-- Opening Marker --

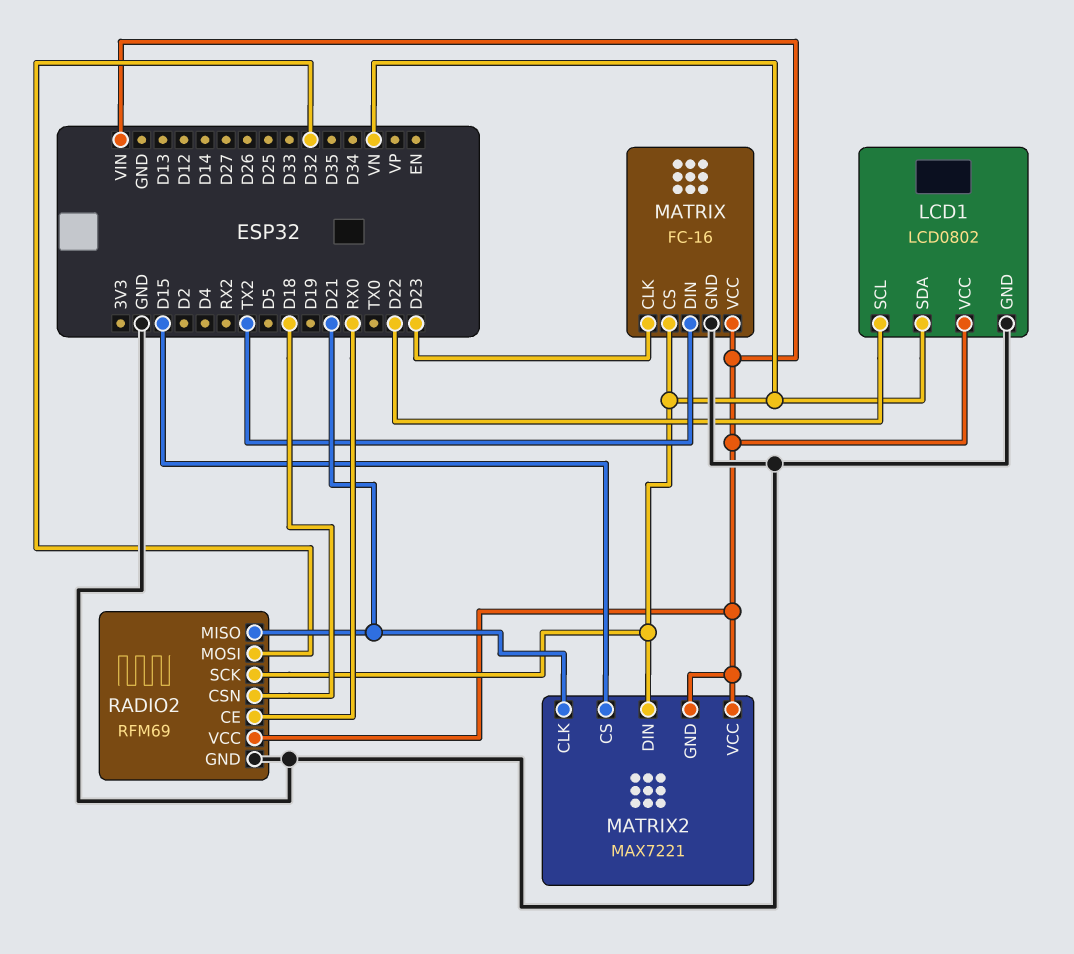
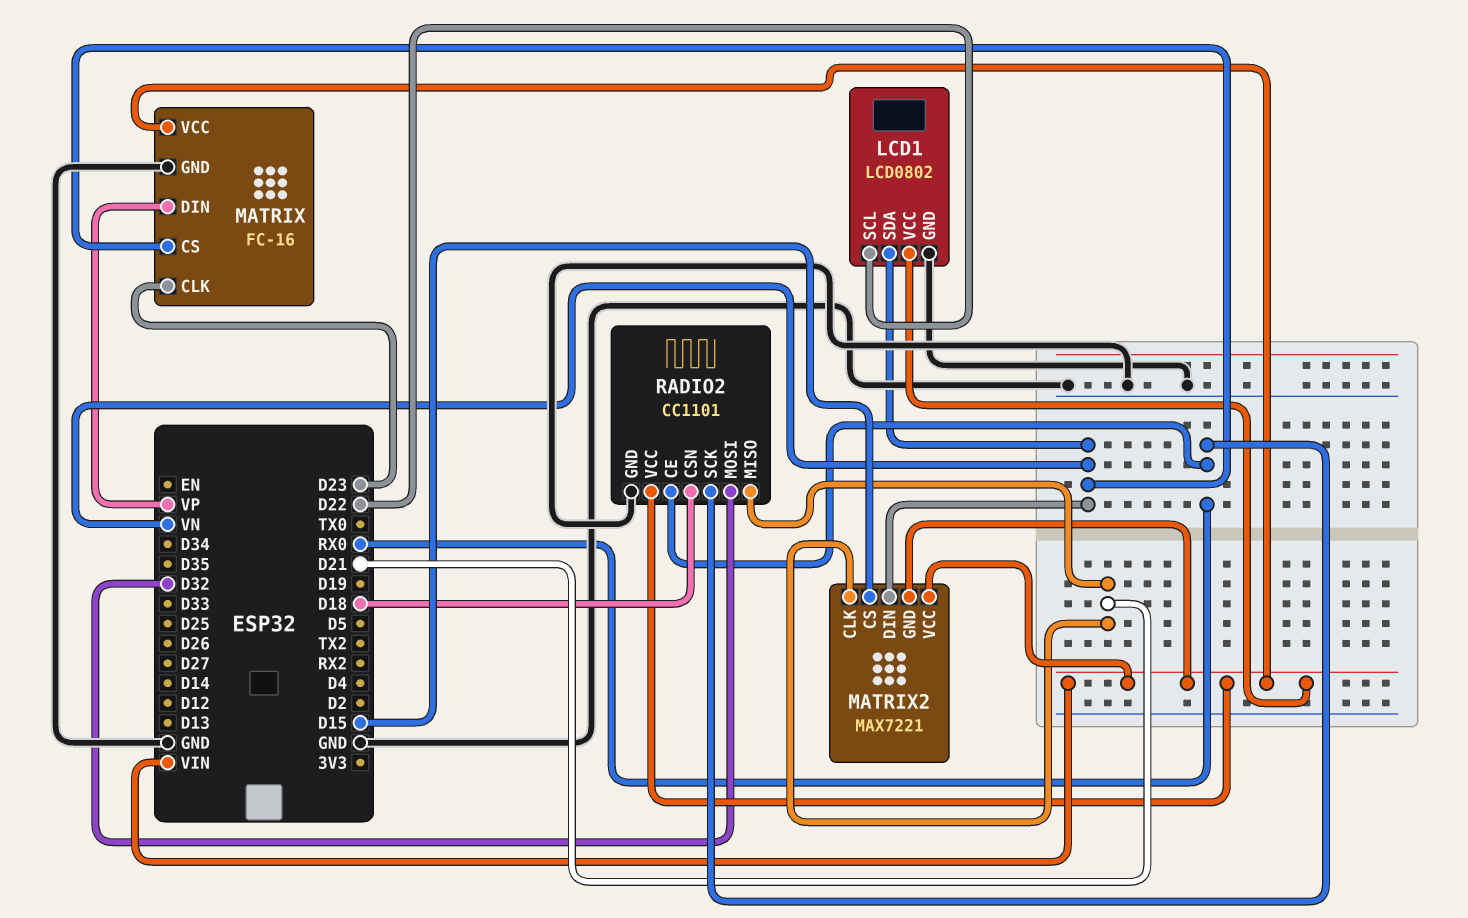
MATRIX pin DIN: TX2 -> VP
RADIO2: RFM69 -> CC1101
RADIO2 pin SCK: VN -> RX0

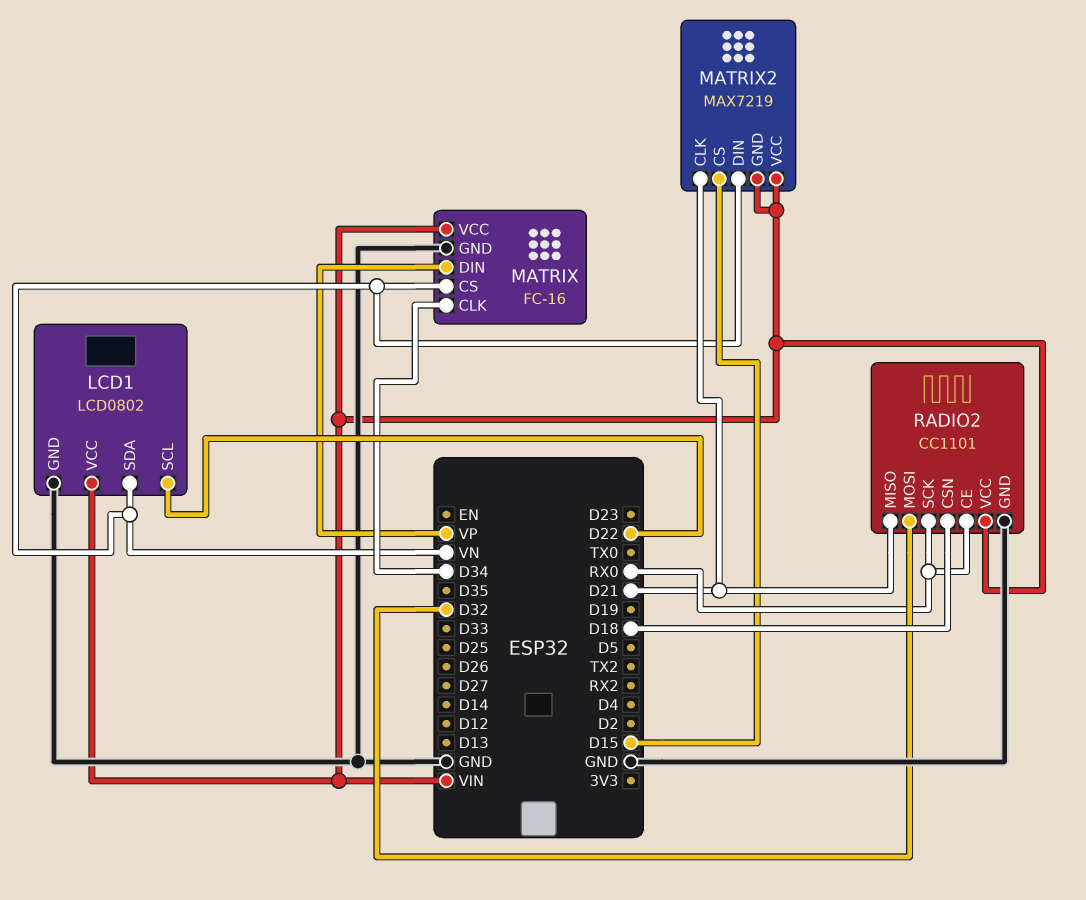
MATRIX pin CLK: D23 -> D34
MATRIX2: MAX7221 -> MAX7219

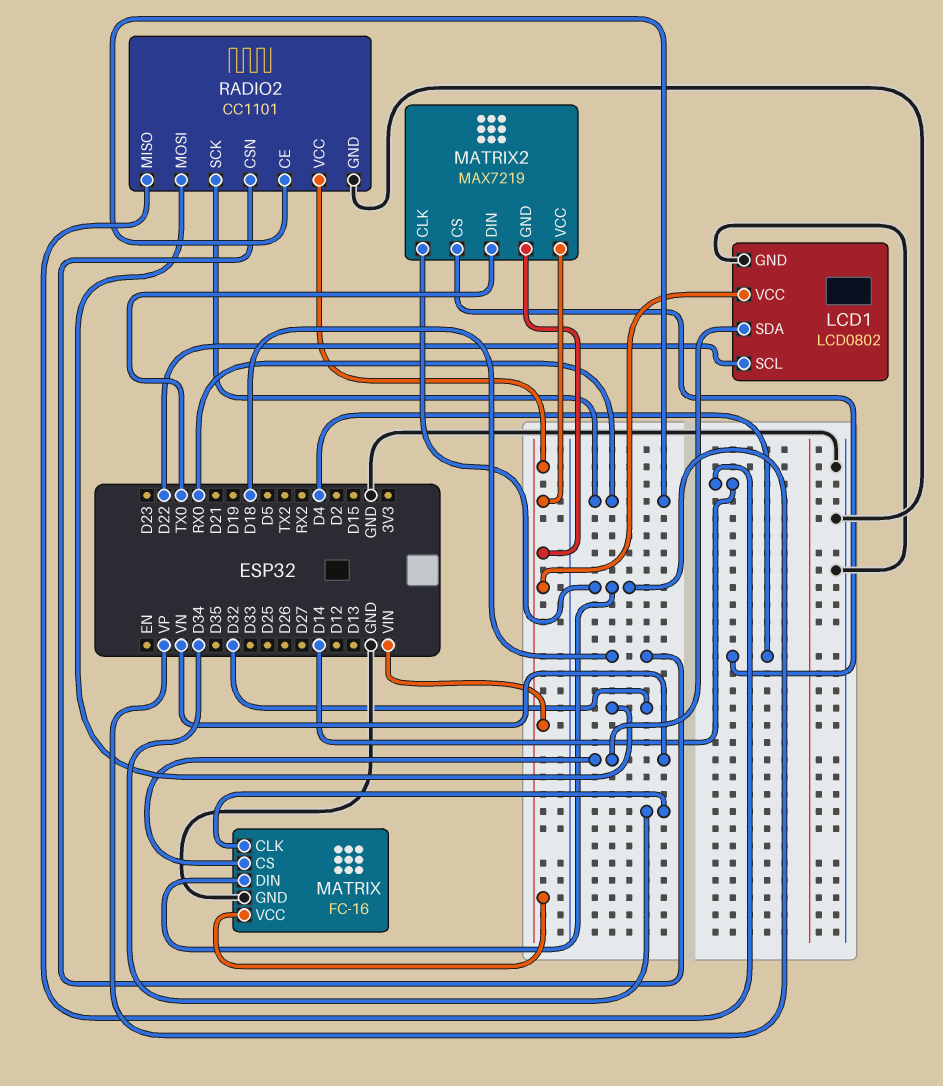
MATRIX2 pin CLK: D21 -> VP
MATRIX2 pin CS: D15 -> D4
MATRIX2 pin DIN: VN -> TX0
RADIO2 pin MISO: D21 -> D14

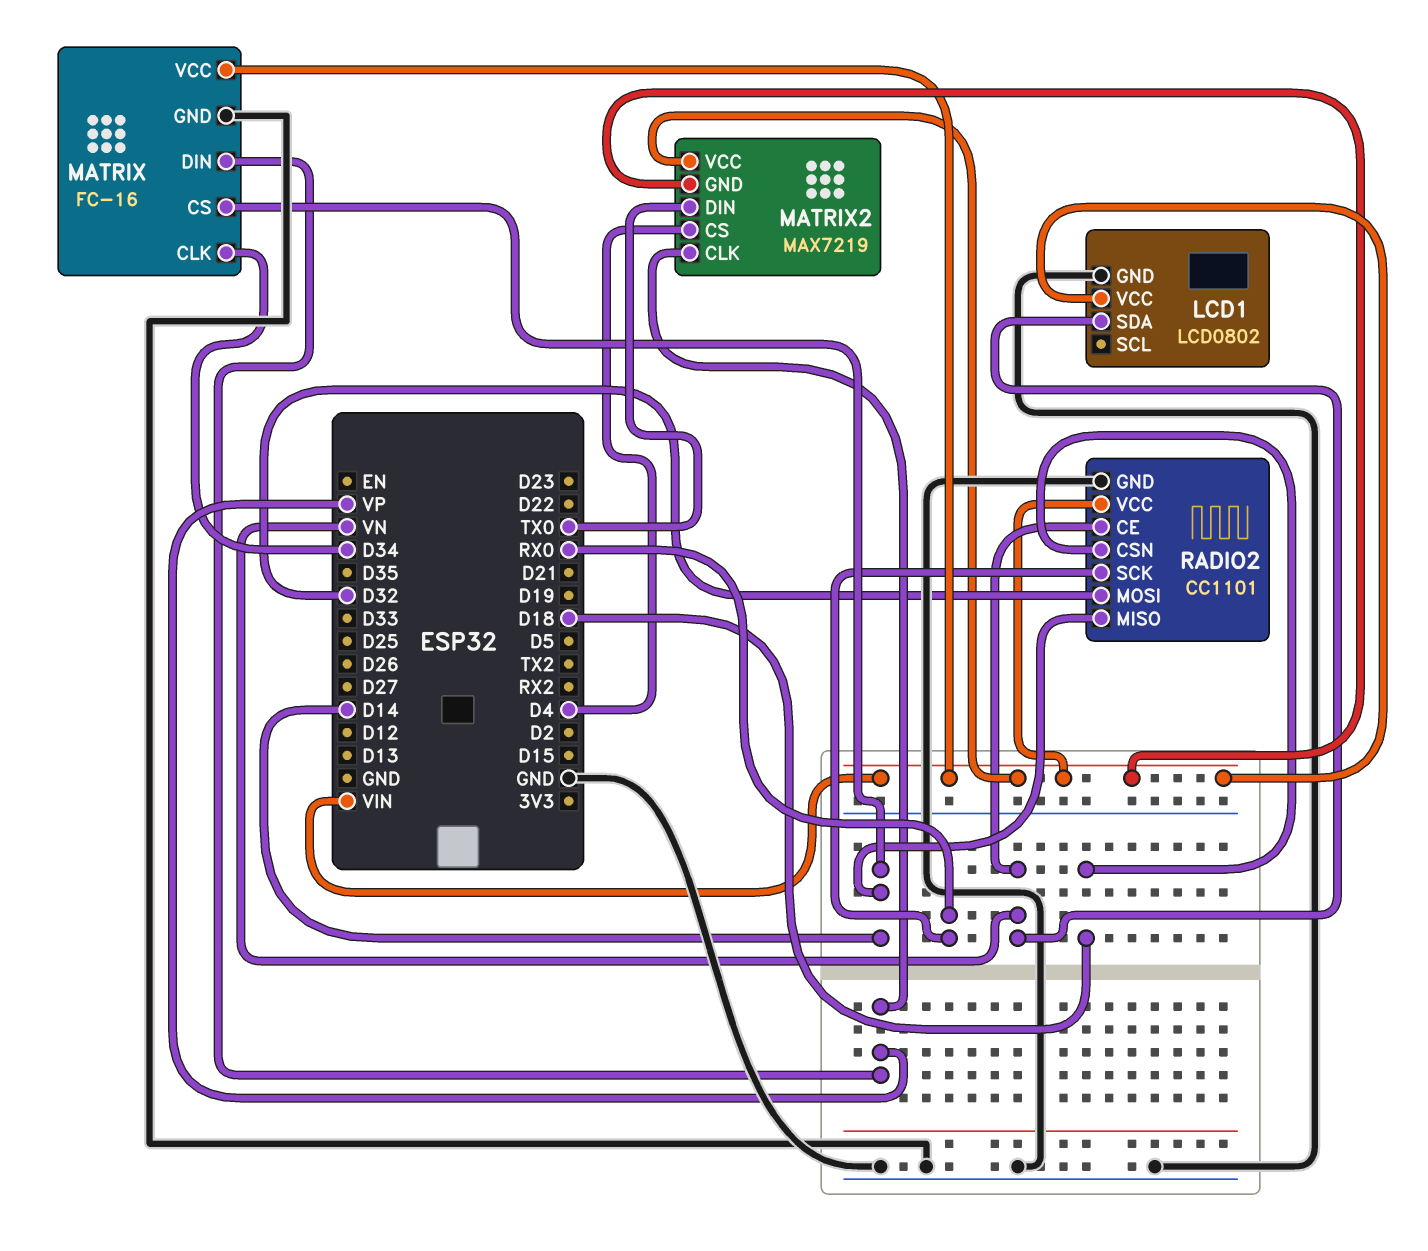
LCD1 pin SCL: D22 -> none
MATRIX pin CS: VN -> D14
RADIO2 pin CE: RX0 -> VN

-- Closing Marker --

• [Problem to work on] Transcribe the records above exactly, without images.

• [Answer section]
MATRIX pin DIN: TX2 -> VP
RADIO2: RFM69 -> CC1101
RADIO2 pin SCK: VN -> RX0

MATRIX pin CLK: D23 -> D34
MATRIX2: MAX7221 -> MAX7219

MATRIX2 pin CLK: D21 -> VP
MATRIX2 pin CS: D15 -> D4
MATRIX2 pin DIN: VN -> TX0
RADIO2 pin MISO: D21 -> D14

LCD1 pin SCL: D22 -> none
MATRIX pin CS: VN -> D14
RADIO2 pin CE: RX0 -> VN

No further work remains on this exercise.